= Beginning of Section =

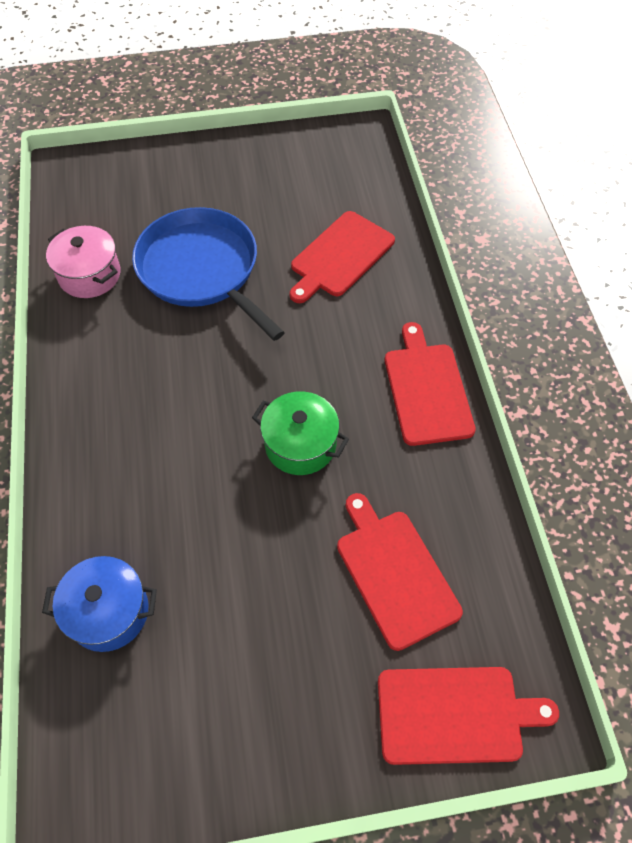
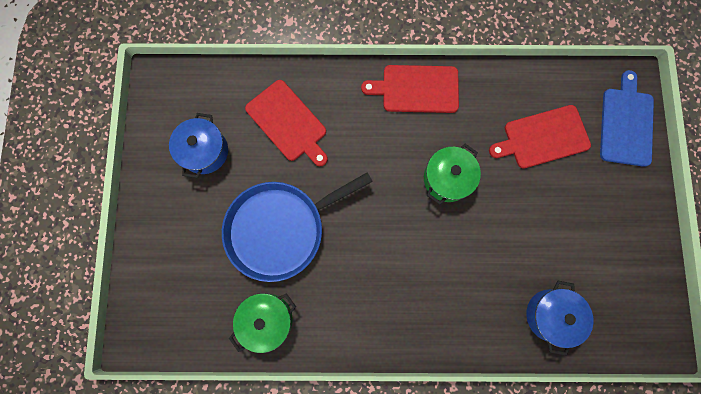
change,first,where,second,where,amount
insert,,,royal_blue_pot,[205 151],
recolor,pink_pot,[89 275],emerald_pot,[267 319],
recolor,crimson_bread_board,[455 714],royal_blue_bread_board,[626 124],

= End of Section =

## WHAT TO PRODUCE
Filter the data for the string "recolor" and copy every line that has it.

## RESPONSE FOR THIS EXERCISE
recolor,pink_pot,[89 275],emerald_pot,[267 319],
recolor,crimson_bread_board,[455 714],royal_blue_bread_board,[626 124],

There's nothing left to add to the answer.